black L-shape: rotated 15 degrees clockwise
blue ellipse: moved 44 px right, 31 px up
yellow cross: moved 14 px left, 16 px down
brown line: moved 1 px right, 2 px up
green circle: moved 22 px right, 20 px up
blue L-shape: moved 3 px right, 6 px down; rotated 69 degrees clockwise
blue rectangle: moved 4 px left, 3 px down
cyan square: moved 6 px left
************
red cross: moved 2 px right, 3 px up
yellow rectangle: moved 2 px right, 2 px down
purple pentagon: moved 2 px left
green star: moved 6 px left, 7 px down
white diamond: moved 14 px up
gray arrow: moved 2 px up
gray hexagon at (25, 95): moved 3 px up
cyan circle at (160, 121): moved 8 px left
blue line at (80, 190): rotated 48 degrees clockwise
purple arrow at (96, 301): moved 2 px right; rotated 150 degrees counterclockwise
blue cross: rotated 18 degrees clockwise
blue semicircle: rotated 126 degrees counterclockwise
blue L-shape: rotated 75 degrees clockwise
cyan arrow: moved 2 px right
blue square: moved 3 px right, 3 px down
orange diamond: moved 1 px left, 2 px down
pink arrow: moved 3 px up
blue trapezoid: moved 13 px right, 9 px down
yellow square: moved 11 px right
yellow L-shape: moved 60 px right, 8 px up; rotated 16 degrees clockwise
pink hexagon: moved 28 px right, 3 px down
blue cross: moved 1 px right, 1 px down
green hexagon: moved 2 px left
************
From the records above, copy out the line with "brown line: moved 1 px right, 2 px up", the line with "cyan square: moved 6 px left", and every line between them, word for word.

brown line: moved 1 px right, 2 px up
green circle: moved 22 px right, 20 px up
blue L-shape: moved 3 px right, 6 px down; rotated 69 degrees clockwise
blue rectangle: moved 4 px left, 3 px down
cyan square: moved 6 px left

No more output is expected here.